◆ OBJECTIVE ◆
Update the notation from the start of the items through the line containing "r4 eis'4-. e''4 |", changing "treble" to "bass" and keeping everything else the same. Leave the pictures out of your answer.

◆ AVAILABLE DATA ◆
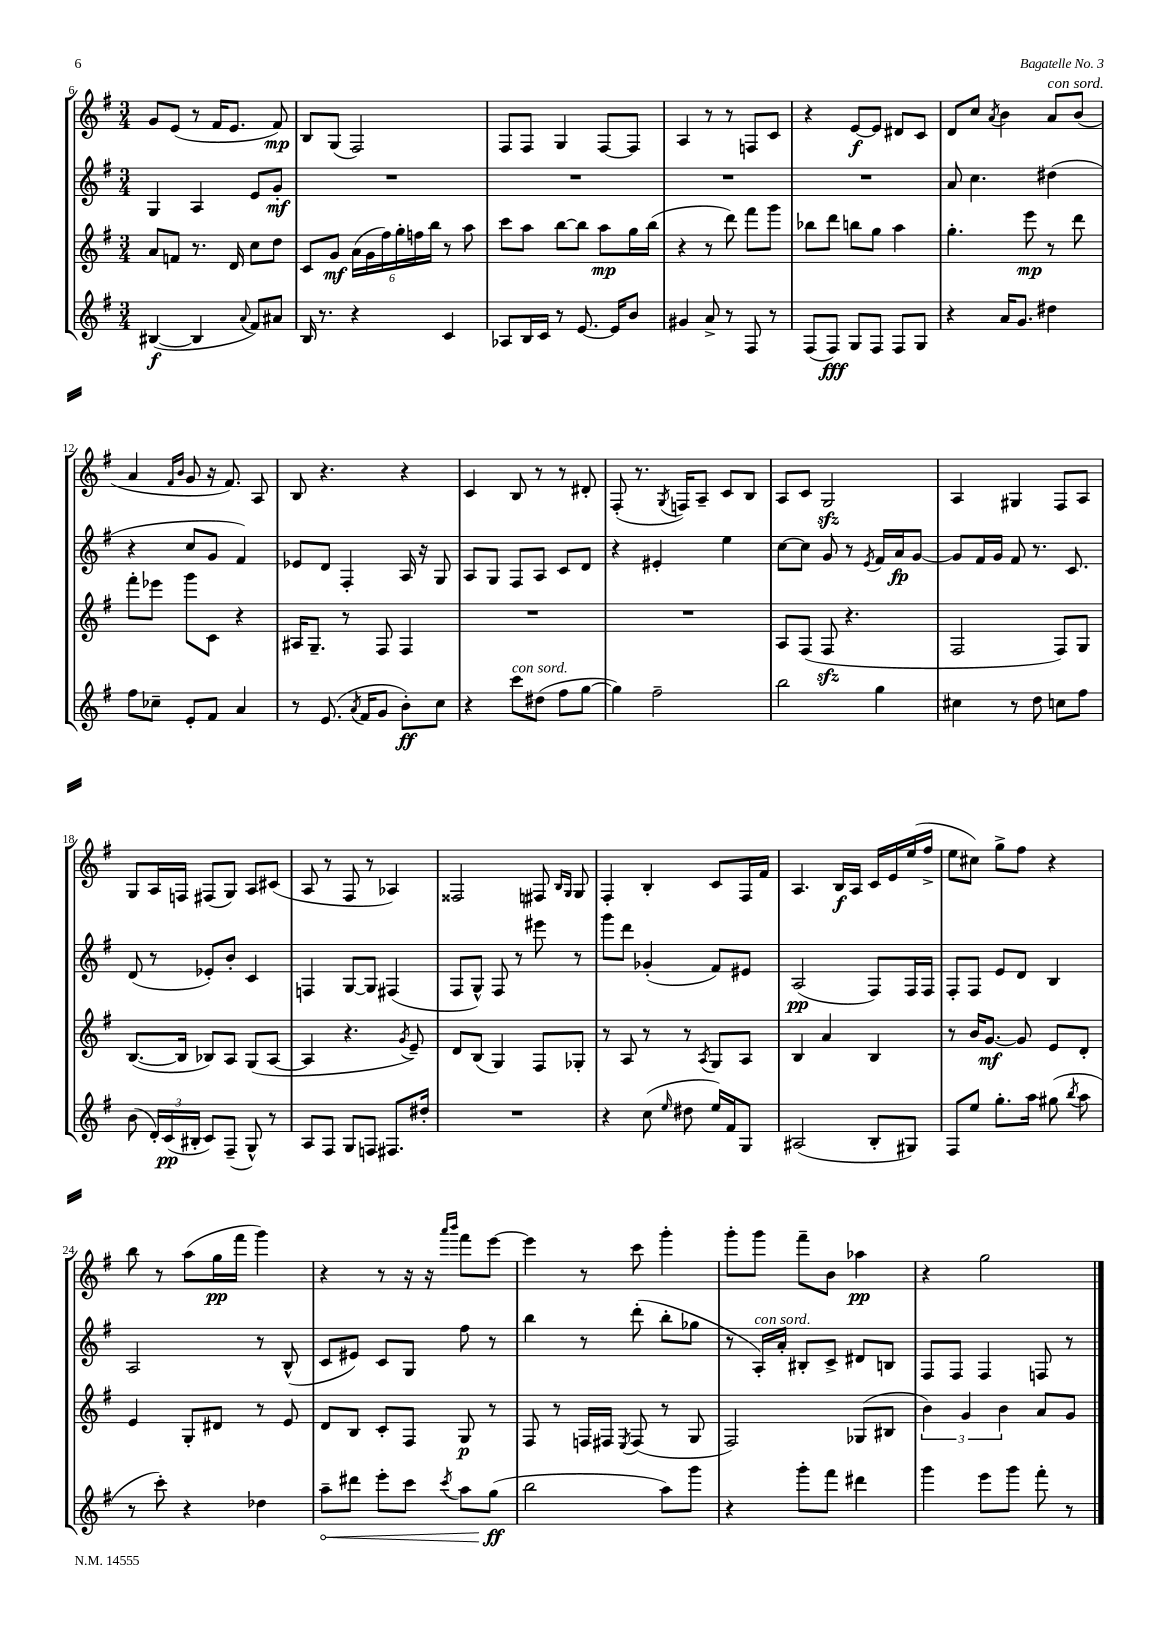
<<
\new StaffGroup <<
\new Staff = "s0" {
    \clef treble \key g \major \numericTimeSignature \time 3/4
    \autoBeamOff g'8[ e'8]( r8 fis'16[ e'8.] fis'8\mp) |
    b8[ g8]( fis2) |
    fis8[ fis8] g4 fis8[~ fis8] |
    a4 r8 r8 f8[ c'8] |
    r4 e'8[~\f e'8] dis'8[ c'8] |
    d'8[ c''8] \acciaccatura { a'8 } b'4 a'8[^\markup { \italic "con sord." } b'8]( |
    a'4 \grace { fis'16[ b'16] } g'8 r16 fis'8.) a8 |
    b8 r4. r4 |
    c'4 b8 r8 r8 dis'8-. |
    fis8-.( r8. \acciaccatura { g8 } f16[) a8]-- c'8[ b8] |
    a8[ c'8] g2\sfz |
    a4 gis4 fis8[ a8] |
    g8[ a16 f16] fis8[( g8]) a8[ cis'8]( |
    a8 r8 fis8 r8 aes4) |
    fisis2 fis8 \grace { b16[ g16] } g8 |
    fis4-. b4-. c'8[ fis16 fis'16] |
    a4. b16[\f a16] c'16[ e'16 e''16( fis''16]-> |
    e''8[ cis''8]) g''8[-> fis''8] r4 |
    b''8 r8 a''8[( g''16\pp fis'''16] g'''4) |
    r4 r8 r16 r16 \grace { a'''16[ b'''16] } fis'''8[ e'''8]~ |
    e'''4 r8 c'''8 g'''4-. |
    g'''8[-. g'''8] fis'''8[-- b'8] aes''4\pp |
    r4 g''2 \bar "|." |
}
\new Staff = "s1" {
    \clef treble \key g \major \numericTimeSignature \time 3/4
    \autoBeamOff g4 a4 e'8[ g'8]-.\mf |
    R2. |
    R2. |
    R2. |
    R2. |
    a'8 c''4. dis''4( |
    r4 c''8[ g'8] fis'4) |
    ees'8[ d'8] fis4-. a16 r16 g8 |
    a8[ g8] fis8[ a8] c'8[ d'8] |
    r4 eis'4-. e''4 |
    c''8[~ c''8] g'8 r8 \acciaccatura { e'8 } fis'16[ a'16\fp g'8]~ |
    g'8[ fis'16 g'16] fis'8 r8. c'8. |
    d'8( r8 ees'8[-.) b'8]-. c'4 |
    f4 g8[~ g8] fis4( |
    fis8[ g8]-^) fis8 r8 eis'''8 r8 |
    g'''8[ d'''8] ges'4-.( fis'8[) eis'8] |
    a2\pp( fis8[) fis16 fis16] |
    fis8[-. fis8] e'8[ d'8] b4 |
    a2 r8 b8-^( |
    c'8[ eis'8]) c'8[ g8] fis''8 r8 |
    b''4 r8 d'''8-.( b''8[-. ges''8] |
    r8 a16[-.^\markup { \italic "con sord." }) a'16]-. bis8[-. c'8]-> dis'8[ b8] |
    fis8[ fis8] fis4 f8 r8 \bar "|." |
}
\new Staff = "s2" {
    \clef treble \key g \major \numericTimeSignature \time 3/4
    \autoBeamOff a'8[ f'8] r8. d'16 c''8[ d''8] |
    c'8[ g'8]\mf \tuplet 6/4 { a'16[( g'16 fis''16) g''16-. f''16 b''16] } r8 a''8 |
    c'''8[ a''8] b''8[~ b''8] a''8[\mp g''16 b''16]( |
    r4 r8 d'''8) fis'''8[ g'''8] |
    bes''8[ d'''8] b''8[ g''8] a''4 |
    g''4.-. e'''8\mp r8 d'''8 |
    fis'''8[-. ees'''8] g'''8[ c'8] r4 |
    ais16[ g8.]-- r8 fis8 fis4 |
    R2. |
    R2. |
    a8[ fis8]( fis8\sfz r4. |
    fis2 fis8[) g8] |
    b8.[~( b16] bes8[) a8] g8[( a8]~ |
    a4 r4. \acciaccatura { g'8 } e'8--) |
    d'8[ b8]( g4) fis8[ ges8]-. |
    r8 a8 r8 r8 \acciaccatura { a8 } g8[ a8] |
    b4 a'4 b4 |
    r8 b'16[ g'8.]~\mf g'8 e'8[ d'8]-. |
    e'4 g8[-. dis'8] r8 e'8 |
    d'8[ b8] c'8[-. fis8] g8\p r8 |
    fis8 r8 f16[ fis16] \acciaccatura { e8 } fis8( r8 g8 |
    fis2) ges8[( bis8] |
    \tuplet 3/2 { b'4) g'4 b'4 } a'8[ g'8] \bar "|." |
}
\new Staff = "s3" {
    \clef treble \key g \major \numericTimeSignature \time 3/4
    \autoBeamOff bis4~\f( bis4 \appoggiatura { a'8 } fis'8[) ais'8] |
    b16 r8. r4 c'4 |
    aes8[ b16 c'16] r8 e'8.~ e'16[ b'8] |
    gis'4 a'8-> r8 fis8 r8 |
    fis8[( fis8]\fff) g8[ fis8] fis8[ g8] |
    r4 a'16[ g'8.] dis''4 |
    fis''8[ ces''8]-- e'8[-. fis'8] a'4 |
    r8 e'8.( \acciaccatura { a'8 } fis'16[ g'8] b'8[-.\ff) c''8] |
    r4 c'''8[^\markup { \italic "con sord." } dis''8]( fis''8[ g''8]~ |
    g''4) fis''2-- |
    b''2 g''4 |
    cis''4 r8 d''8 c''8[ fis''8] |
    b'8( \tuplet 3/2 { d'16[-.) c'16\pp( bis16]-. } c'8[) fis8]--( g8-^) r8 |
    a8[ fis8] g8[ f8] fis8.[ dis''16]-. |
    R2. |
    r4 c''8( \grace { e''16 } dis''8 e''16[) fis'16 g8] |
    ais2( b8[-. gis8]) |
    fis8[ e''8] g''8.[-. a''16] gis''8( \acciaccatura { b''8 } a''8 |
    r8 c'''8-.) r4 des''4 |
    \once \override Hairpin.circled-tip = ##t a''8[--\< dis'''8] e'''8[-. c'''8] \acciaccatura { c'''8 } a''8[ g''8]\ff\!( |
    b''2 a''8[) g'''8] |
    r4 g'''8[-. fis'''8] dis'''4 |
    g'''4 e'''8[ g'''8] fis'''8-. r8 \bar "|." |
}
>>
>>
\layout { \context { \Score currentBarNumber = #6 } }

◆ WRITTEN RESPONSE ◆
<<
\new StaffGroup <<
\new Staff = "s0" {
    \clef bass \key g \major \numericTimeSignature \time 3/4
    \autoBeamOff g'8[ e'8]( r8 fis'16[ e'8.] fis'8\mp) |
    b8[ g8]( fis2) |
    fis8[ fis8] g4 fis8[~ fis8] |
    a4 r8 r8 f8[ c'8] |
    r4 e'8[~\f e'8] dis'8[ c'8] |
    d'8[ c''8] \acciaccatura { a'8 } b'4 a'8[^\markup { \italic "con sord." } b'8]( |
    a'4 \grace { fis'16[ b'16] } g'8 r16 fis'8.) a8 |
    b8 r4. r4 |
    c'4 b8 r8 r8 dis'8-. |
    fis8-.( r8. \acciaccatura { g8 } f16[) a8]-- c'8[ b8] |
    a8[ c'8] g2\sfz |
    a4 gis4 fis8[ a8] |
    g8[ a16 f16] fis8[( g8]) a8[ cis'8]( |
    a8 r8 fis8 r8 aes4) |
    fisis2 fis8 \grace { b16[ g16] } g8 |
    fis4-. b4-. c'8[ fis16 fis'16] |
    a4. b16[\f a16] c'16[ e'16 e''16( fis''16]-> |
    e''8[ cis''8]) g''8[-> fis''8] r4 |
    b''8 r8 a''8[( g''16\pp fis'''16] g'''4) |
    r4 r8 r16 r16 \grace { a'''16[ b'''16] } fis'''8[ e'''8]~ |
    e'''4 r8 c'''8 g'''4-. |
    g'''8[-. g'''8] fis'''8[-- b'8] aes''4\pp |
    r4 g''2 \bar "|." |
}
\new Staff = "s1" {
    \clef bass \key g \major \numericTimeSignature \time 3/4
    \autoBeamOff g4 a4 e'8[ g'8]-.\mf |
    R2. |
    R2. |
    R2. |
    R2. |
    a'8 c''4. dis''4( |
    r4 c''8[ g'8] fis'4) |
    ees'8[ d'8] fis4-. a16 r16 g8 |
    a8[ g8] fis8[ a8] c'8[ d'8] |
    r4 eis'4-. e''4 |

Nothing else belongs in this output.